Problem statement: Where the line containing "[1138,328,1229,430]" appears in the entries below, start there and print only that line and every line after it, exactly, through the end, excluding pictures.

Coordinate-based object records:
####################

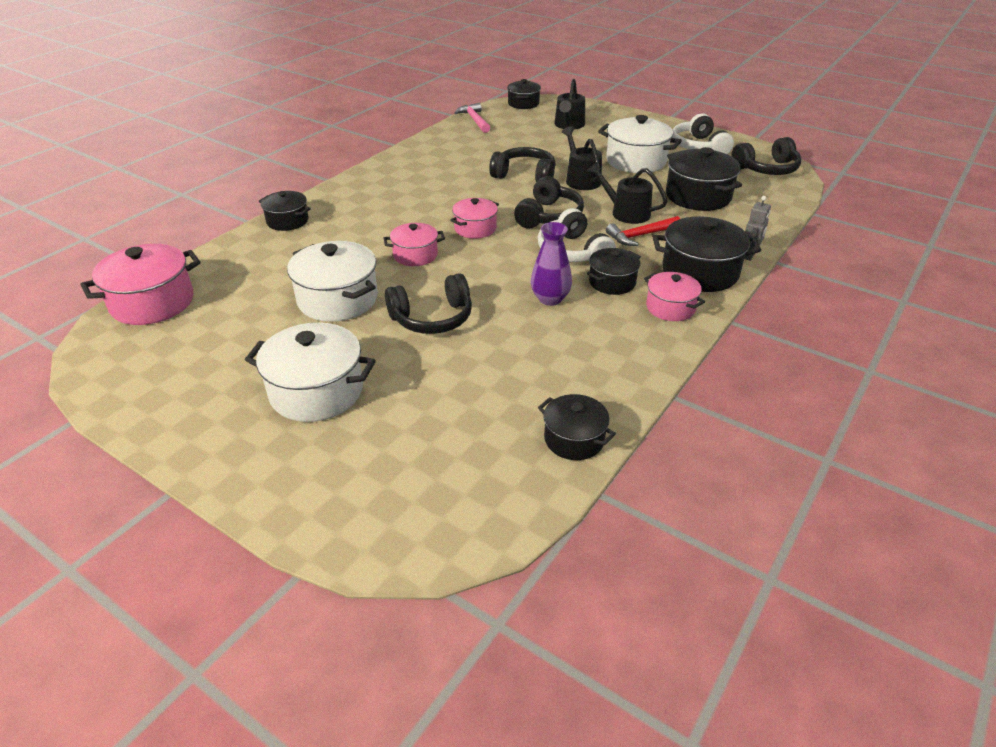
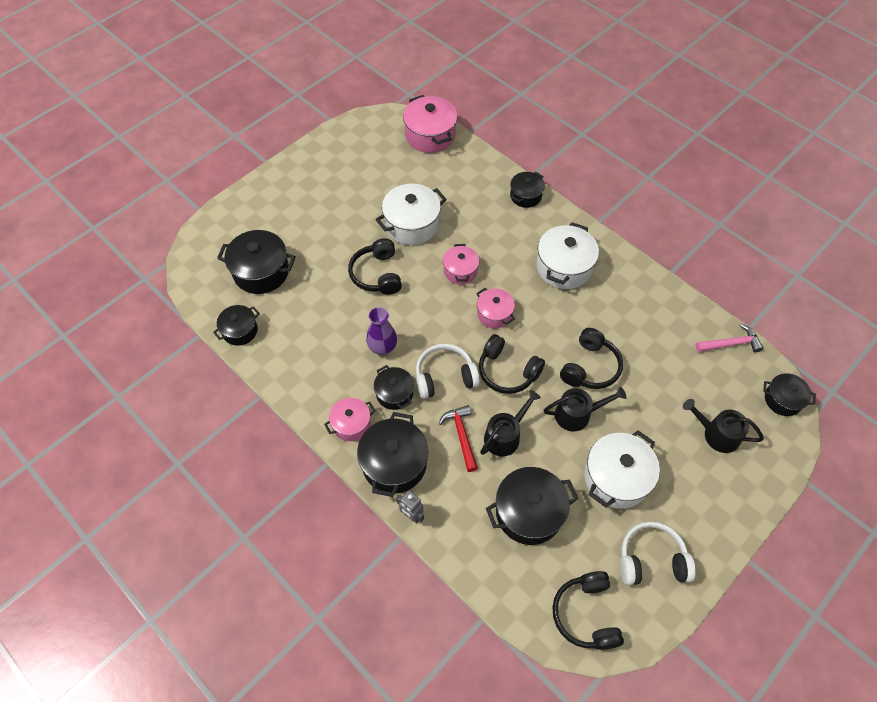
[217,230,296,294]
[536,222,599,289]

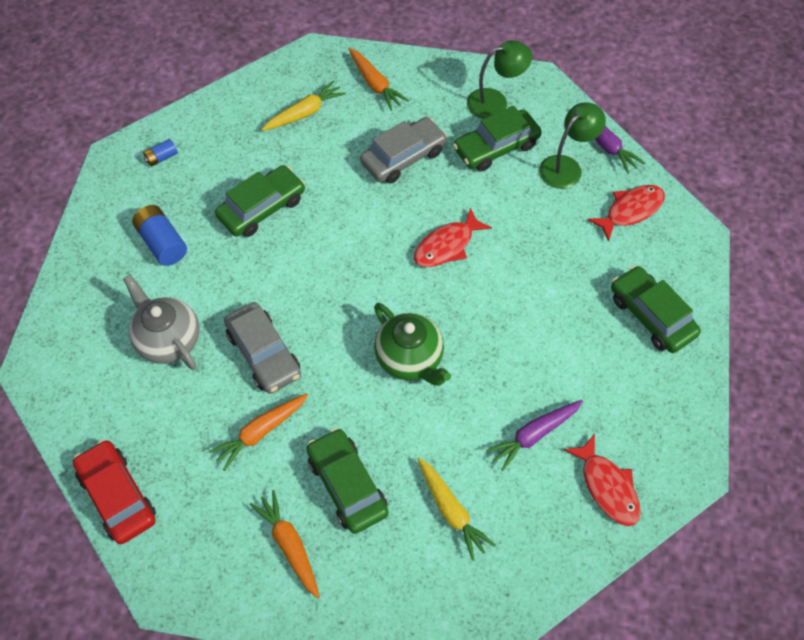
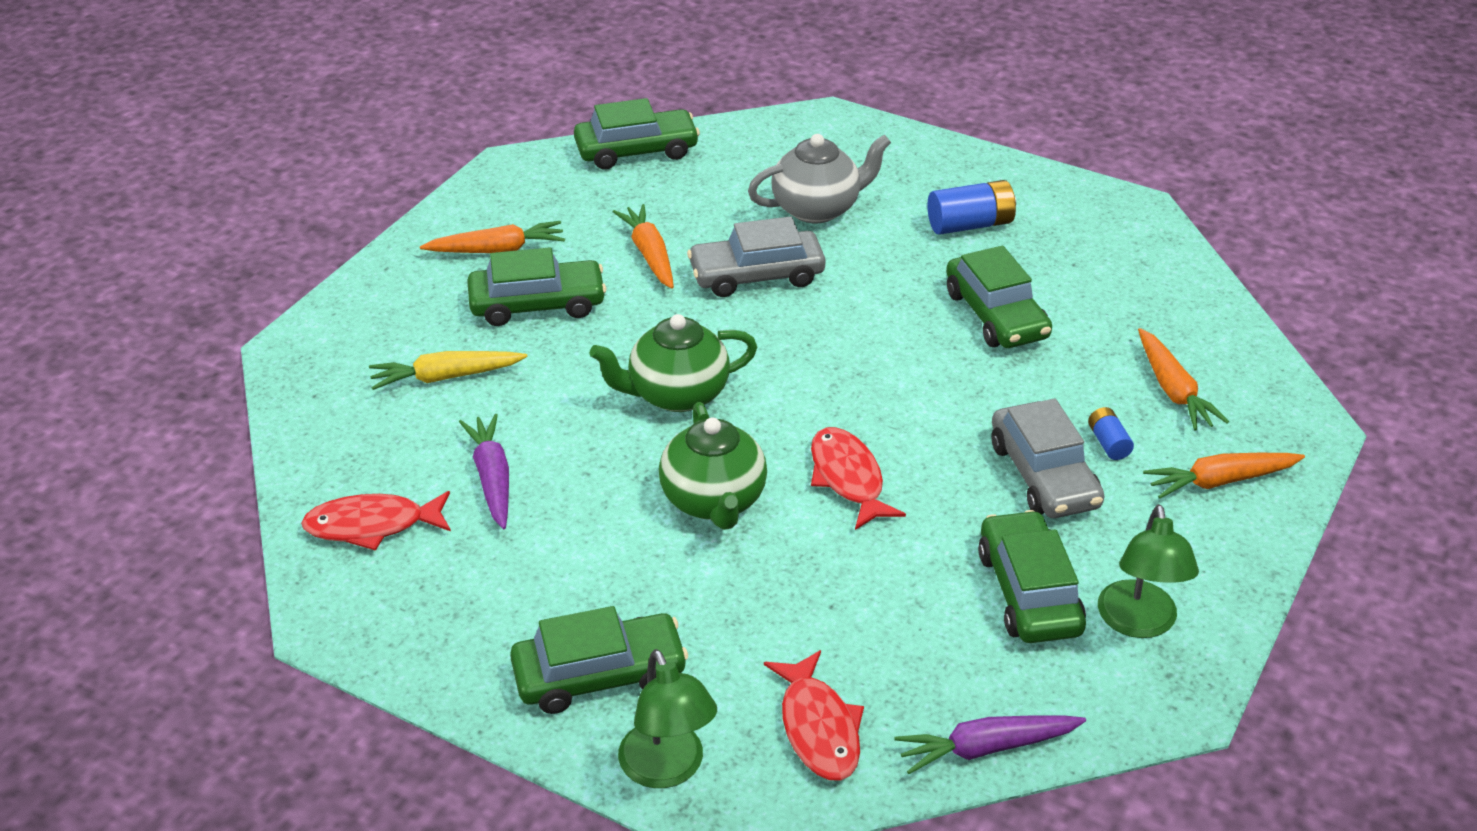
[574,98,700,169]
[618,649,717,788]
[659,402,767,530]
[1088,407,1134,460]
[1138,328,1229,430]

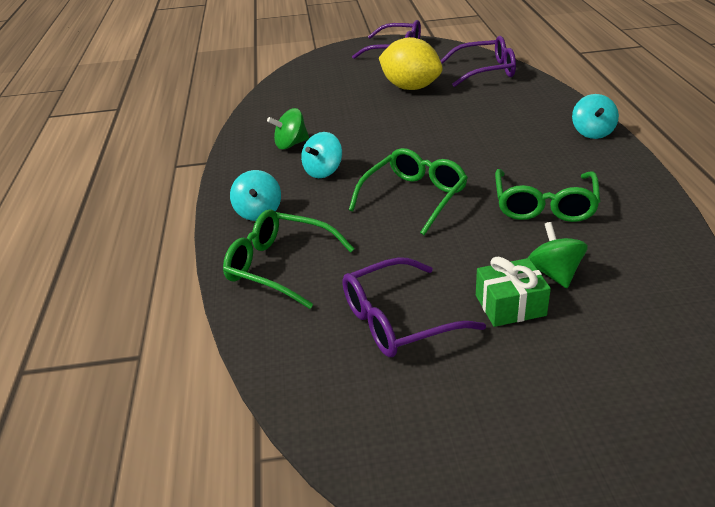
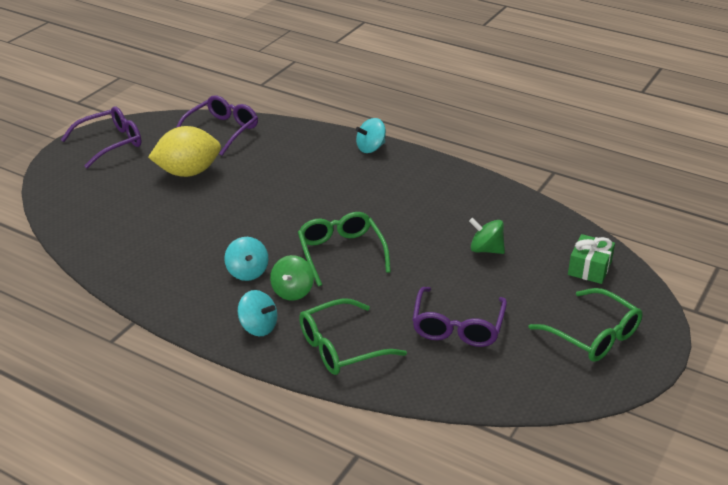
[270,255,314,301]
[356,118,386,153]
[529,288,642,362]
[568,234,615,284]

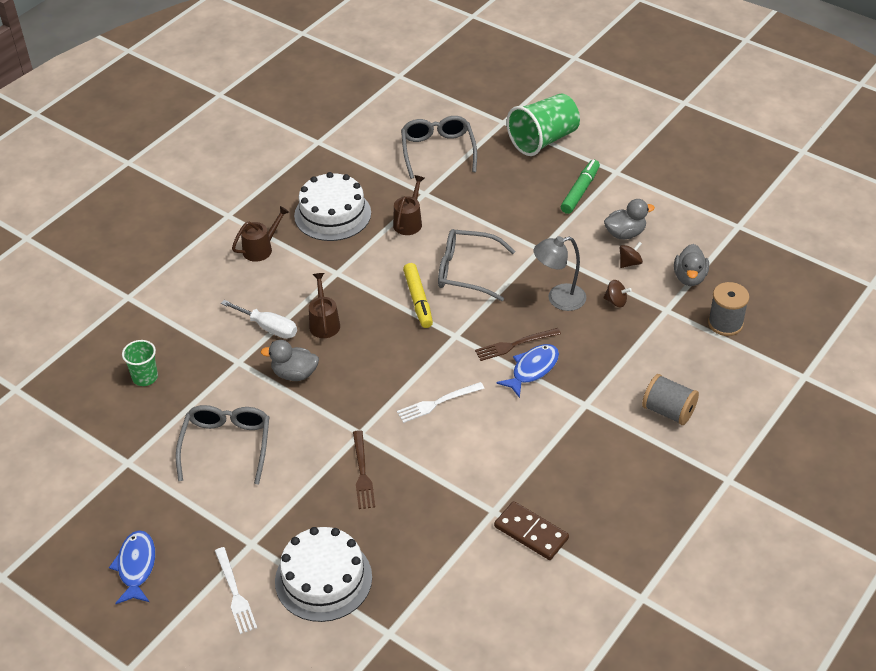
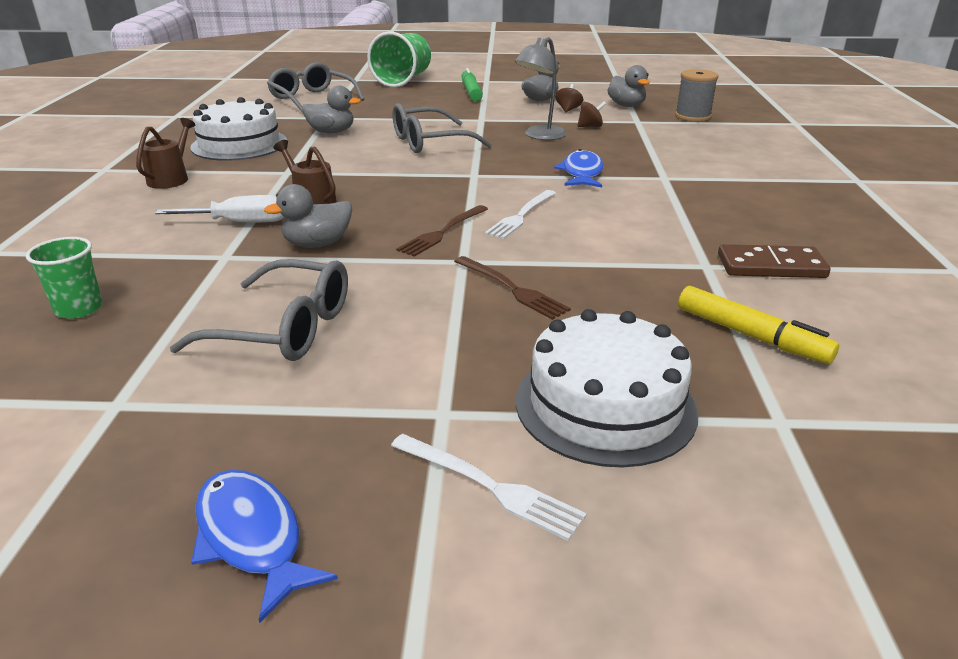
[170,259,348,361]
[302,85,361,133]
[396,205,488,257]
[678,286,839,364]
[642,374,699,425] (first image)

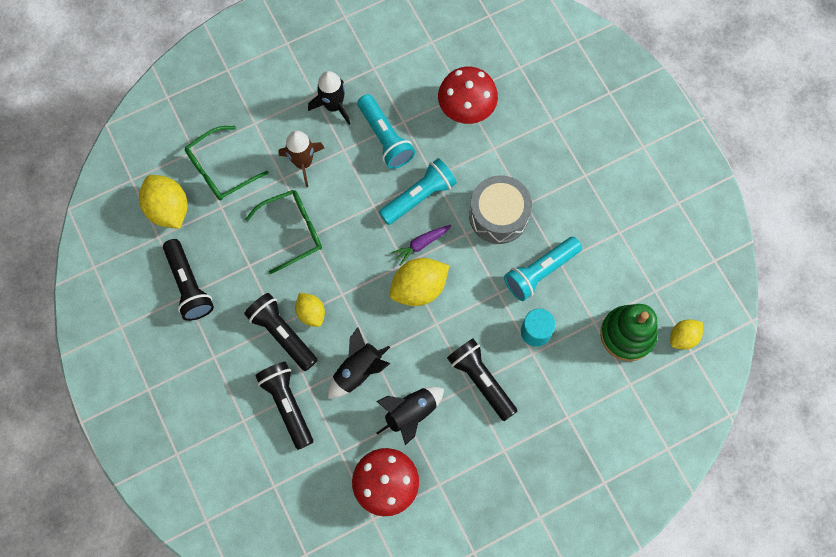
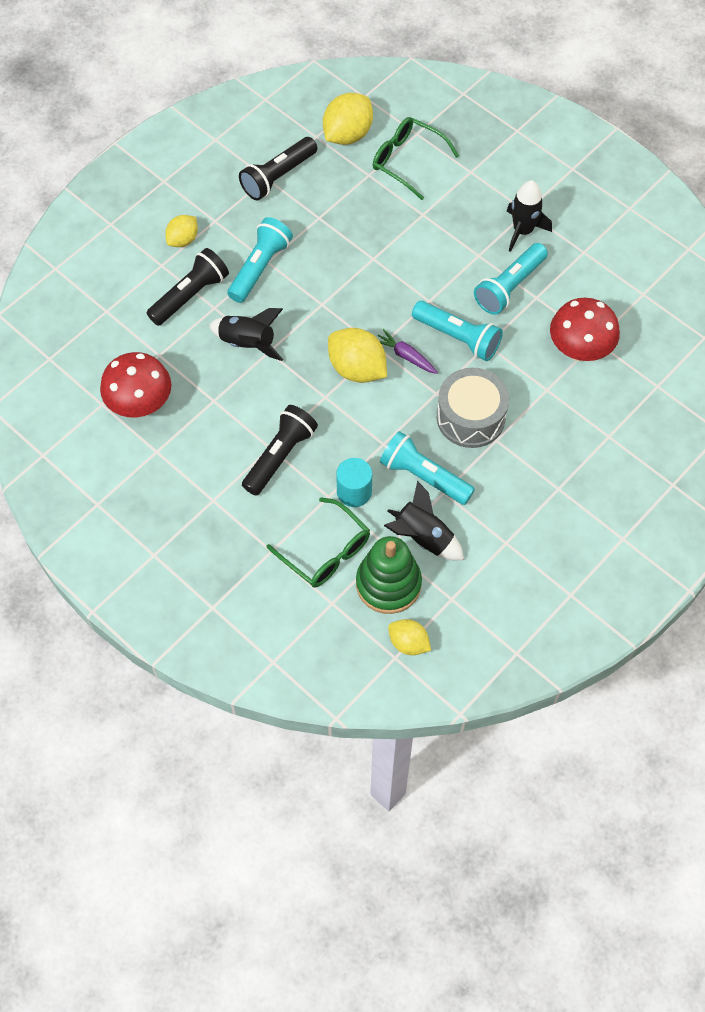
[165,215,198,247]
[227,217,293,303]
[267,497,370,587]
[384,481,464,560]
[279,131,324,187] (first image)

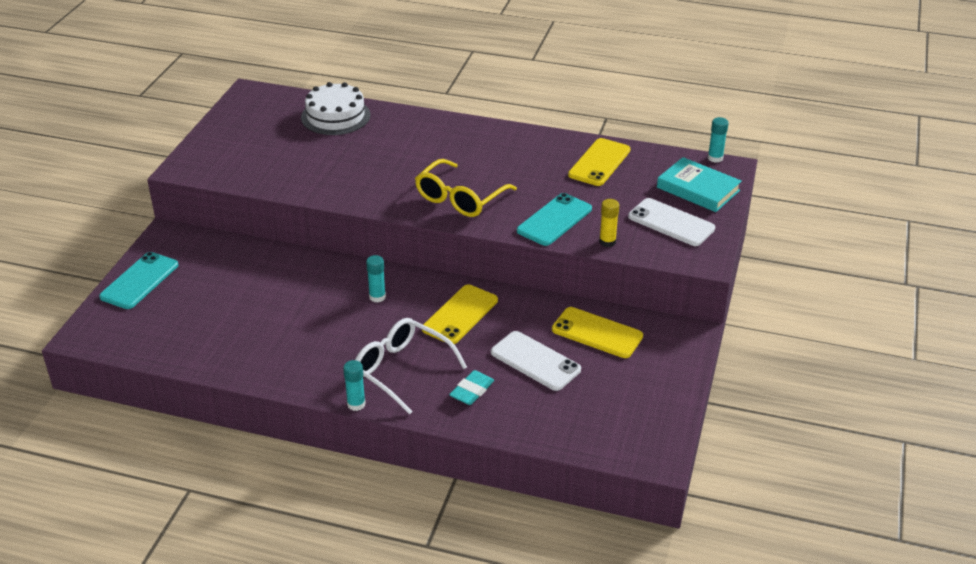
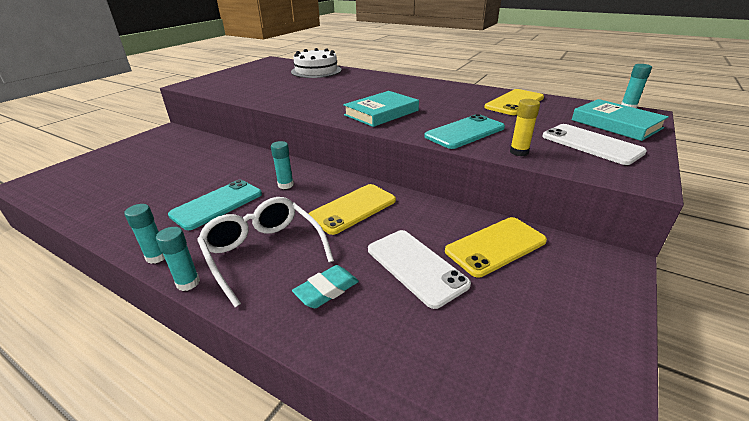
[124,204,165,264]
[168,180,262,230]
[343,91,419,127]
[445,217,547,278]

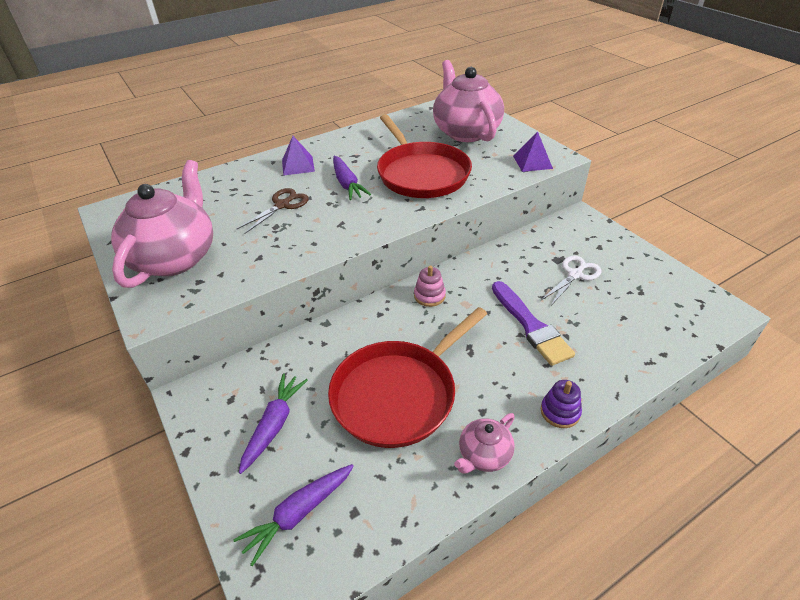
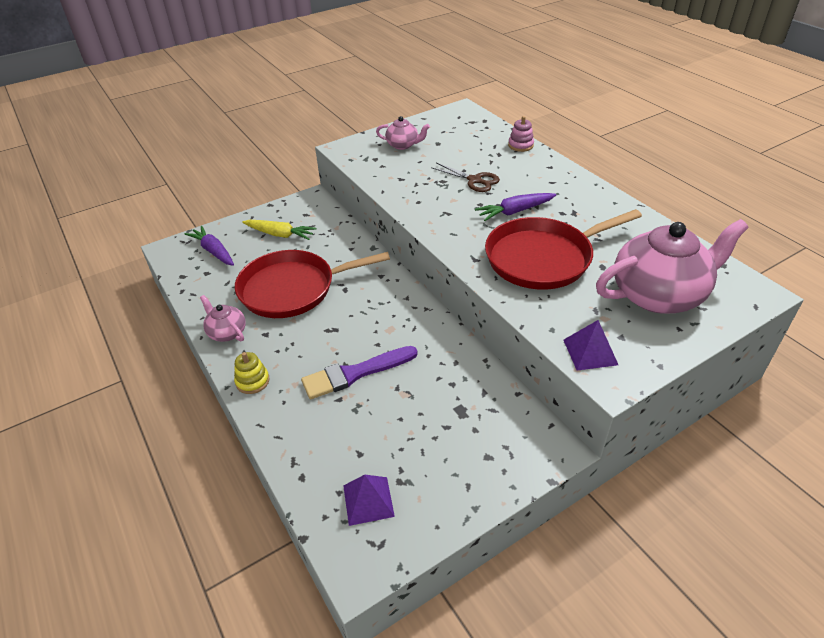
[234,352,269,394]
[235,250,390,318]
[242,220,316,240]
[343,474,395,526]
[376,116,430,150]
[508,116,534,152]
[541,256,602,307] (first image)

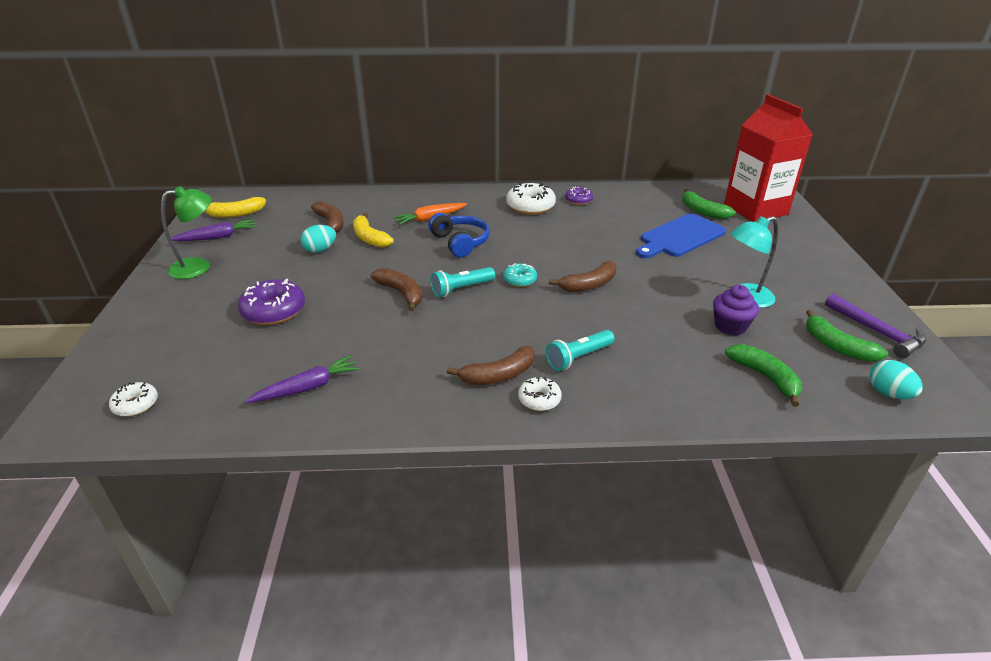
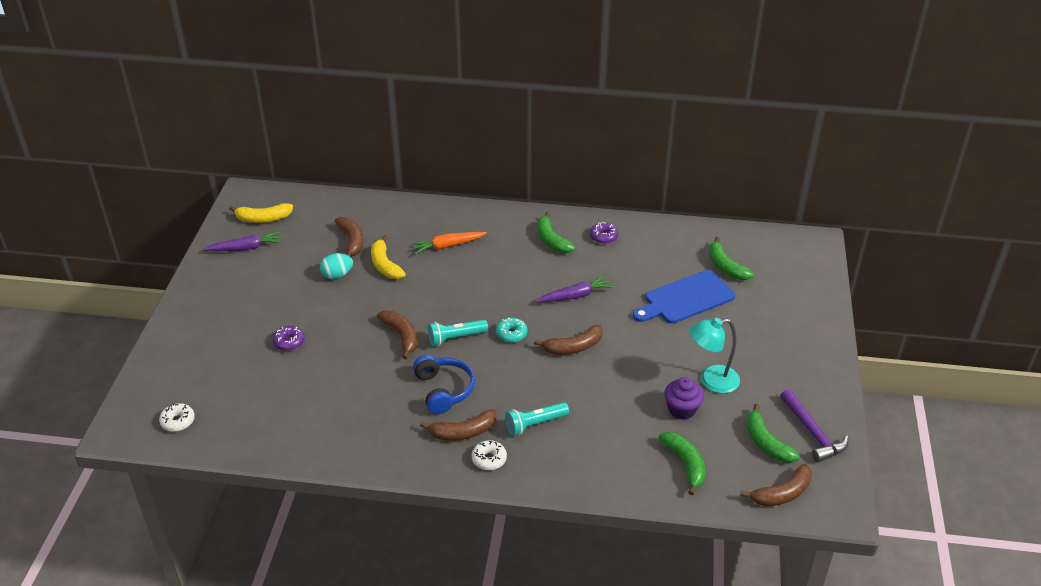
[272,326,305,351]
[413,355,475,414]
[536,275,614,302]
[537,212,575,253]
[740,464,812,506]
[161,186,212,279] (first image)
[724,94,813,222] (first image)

####################

Written answer:
[1138,328,1229,430]

[270,255,314,301]
[356,118,386,153]
[529,288,642,362]
[568,234,615,284]

[170,259,348,361]
[302,85,361,133]
[396,205,488,257]
[678,286,839,364]
[642,374,699,425] (first image)

[165,215,198,247]
[227,217,293,303]
[267,497,370,587]
[384,481,464,560]
[279,131,324,187] (first image)

[124,204,165,264]
[168,180,262,230]
[343,91,419,127]
[445,217,547,278]

[234,352,269,394]
[235,250,390,318]
[242,220,316,240]
[343,474,395,526]
[376,116,430,150]
[508,116,534,152]
[541,256,602,307] (first image)

[272,326,305,351]
[413,355,475,414]
[536,275,614,302]
[537,212,575,253]
[740,464,812,506]
[161,186,212,279] (first image)
[724,94,813,222] (first image)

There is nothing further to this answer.